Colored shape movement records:
++++++++++++++++++++
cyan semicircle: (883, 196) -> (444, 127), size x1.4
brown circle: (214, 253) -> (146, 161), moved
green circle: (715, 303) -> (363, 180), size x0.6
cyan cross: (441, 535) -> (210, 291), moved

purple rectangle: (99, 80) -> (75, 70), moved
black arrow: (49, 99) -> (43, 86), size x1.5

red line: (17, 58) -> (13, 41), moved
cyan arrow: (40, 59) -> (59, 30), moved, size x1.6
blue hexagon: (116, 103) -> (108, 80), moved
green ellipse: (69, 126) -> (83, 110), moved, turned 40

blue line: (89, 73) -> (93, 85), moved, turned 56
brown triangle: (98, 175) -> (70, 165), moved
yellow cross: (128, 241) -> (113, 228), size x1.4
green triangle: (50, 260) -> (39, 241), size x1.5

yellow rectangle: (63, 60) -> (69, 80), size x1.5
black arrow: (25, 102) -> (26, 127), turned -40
++++++++++++++++++++
■ **Task instructions**:
The records above are to be given again in full, exactly.

■ **Task result**:
cyan semicircle: (883, 196) -> (444, 127), size x1.4
brown circle: (214, 253) -> (146, 161), moved
green circle: (715, 303) -> (363, 180), size x0.6
cyan cross: (441, 535) -> (210, 291), moved

purple rectangle: (99, 80) -> (75, 70), moved
black arrow: (49, 99) -> (43, 86), size x1.5

red line: (17, 58) -> (13, 41), moved
cyan arrow: (40, 59) -> (59, 30), moved, size x1.6
blue hexagon: (116, 103) -> (108, 80), moved
green ellipse: (69, 126) -> (83, 110), moved, turned 40

blue line: (89, 73) -> (93, 85), moved, turned 56
brown triangle: (98, 175) -> (70, 165), moved
yellow cross: (128, 241) -> (113, 228), size x1.4
green triangle: (50, 260) -> (39, 241), size x1.5

yellow rectangle: (63, 60) -> (69, 80), size x1.5
black arrow: (25, 102) -> (26, 127), turned -40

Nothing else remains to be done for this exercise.